━━━━━ Data ━━━━━

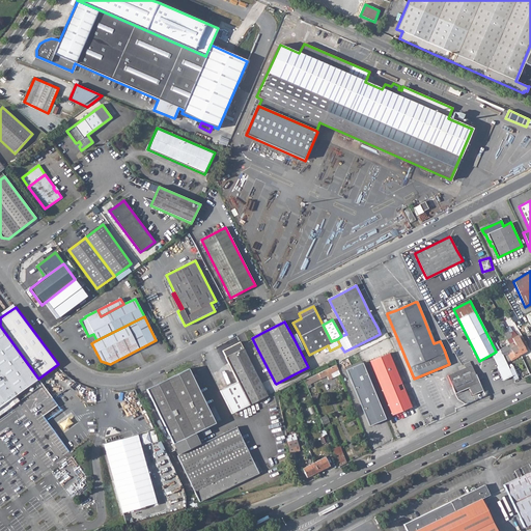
[(0,415),(11,407),(7,401),(15,395),(19,401),(27,395),(23,390),(38,379),(0,326),(0,415)]
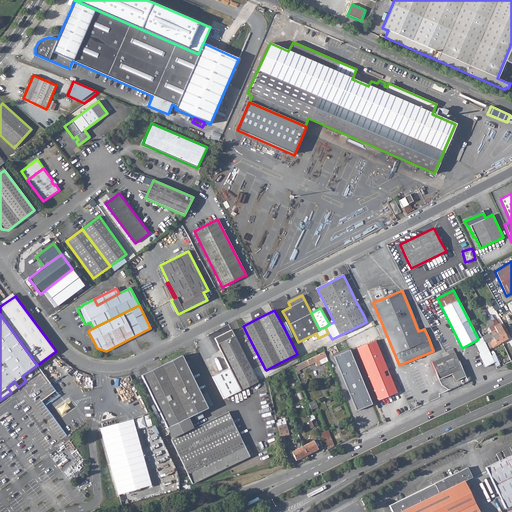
[(503,325),(495,330),(501,342),(507,339),(505,335),(508,333),(503,325)]
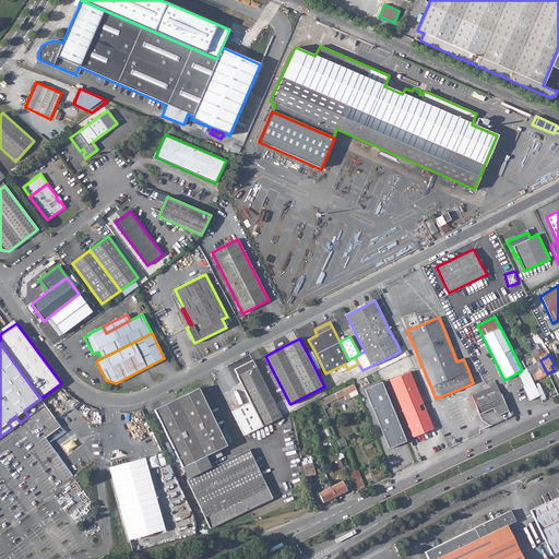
[(244,436),(281,417),(256,367),(252,359),(251,360),(234,369),(235,371),(250,402),(233,411),(232,412),(244,436)]
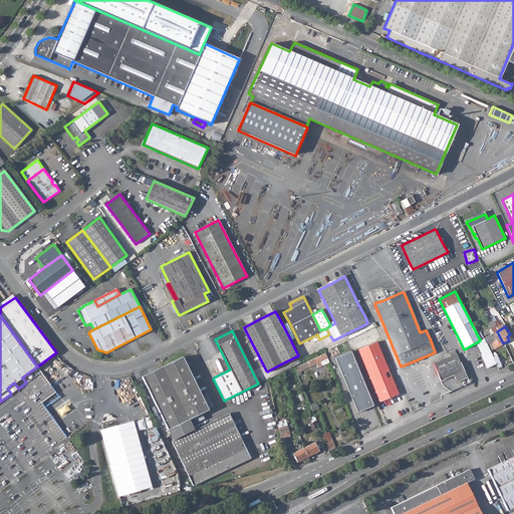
[(497,331),(483,338),(483,339),(486,344),(492,341),(493,342),(491,343),(495,349),(499,346),(499,345),(503,343),(497,331)]
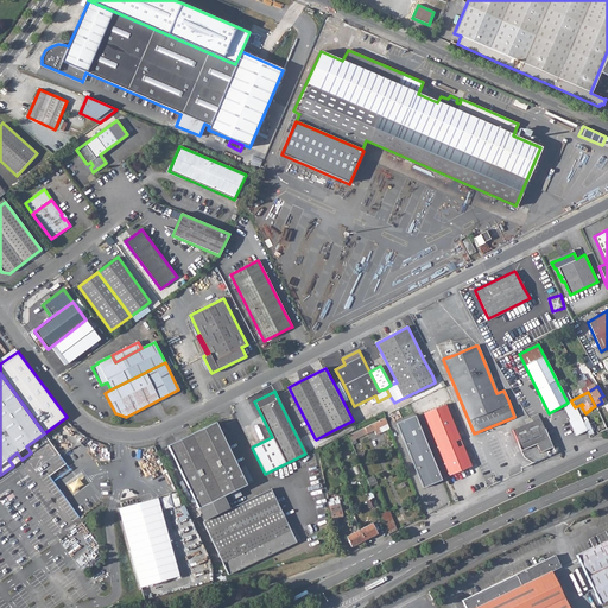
[(443,398),(422,406),(450,475),(472,466),(467,455),(456,430),(443,398)]
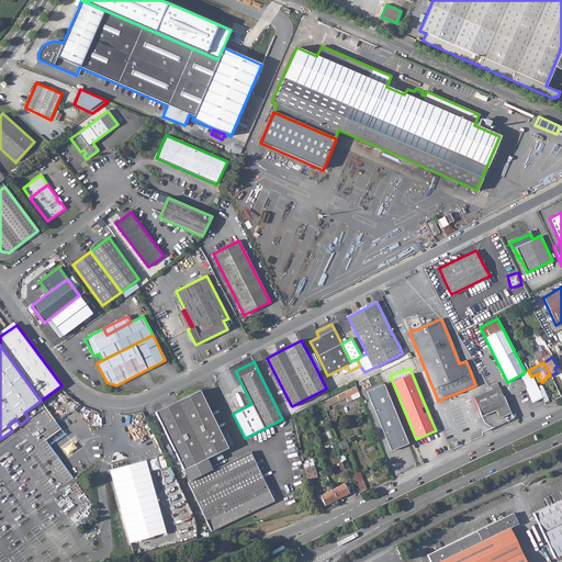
[(525,372),(519,375),(526,388),(525,389),(532,402),(541,397),(535,383),(531,377),(528,371),(525,372)]
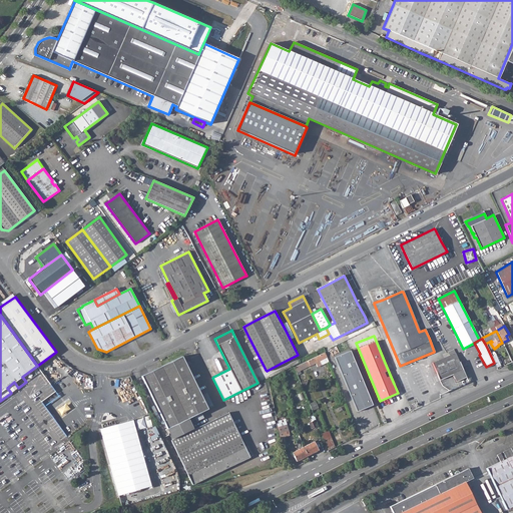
[(373,405),(350,350),(334,357),(357,411),(373,405)]
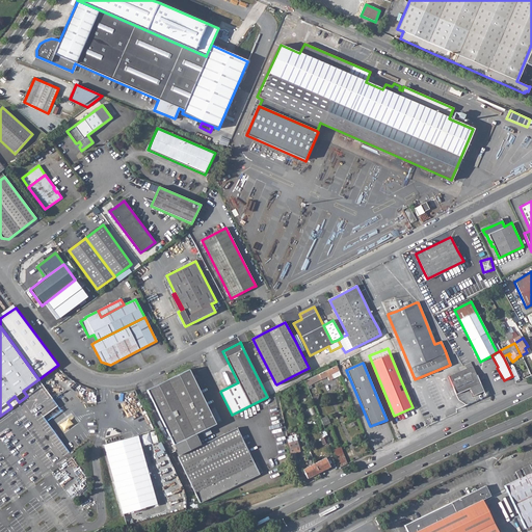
[(313,377),(306,381),(308,387),(311,384),(327,376),(329,380),(334,378),(333,374),(339,371),(338,368),(337,366),(313,377)]
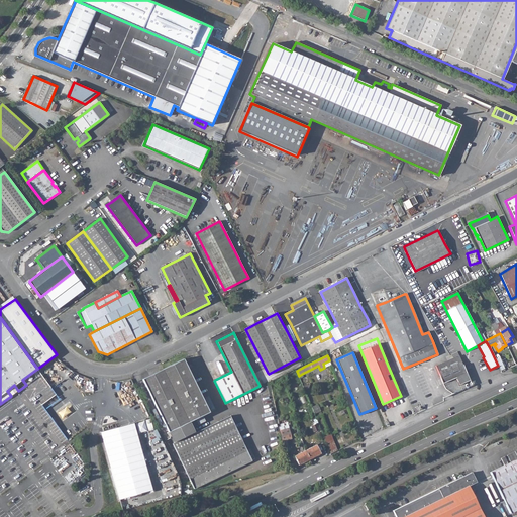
[(469,378),(458,355),(436,365),(443,382),(456,377),(459,384),(462,383),(464,383),(464,382),(469,380),(469,378)]
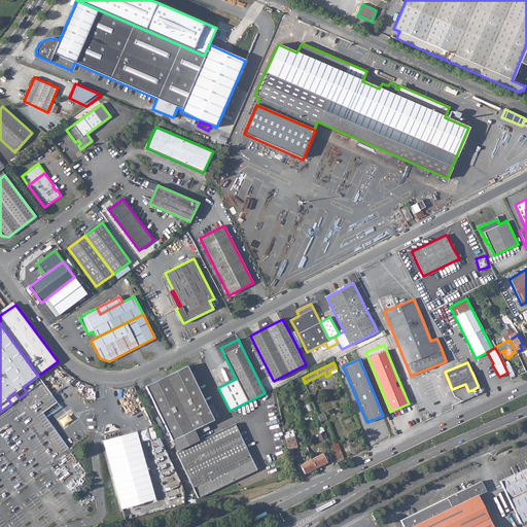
[(145,386),(172,441),(192,430),(213,420),(186,365),(185,366),(145,386)]
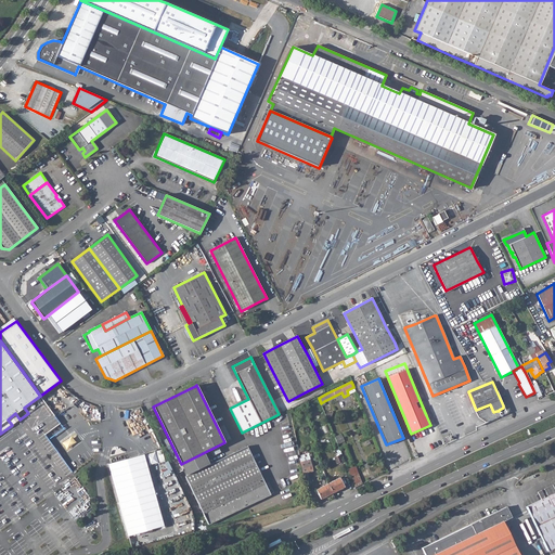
[(8,420),(12,425),(20,420),(15,413),(8,420)]
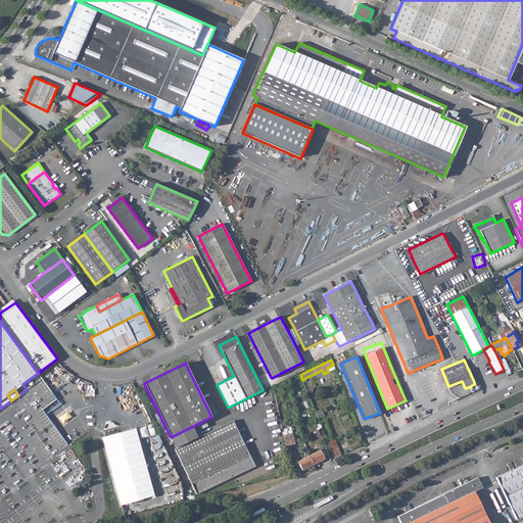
[(41,409),(45,415),(60,403),(60,402),(57,399),(56,397),(41,409)]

━━━━━

Brief ▸
Take the line that contains "[(8,420),(12,425),(20,420),(15,413),(8,420)]" and every line after it down to the last line of the entries above, and output them exactly, with nothing else and no pictures.

Completed exercise ▸
[(8,420),(12,425),(20,420),(15,413),(8,420)]
[(41,409),(45,415),(60,403),(60,402),(57,399),(56,397),(41,409)]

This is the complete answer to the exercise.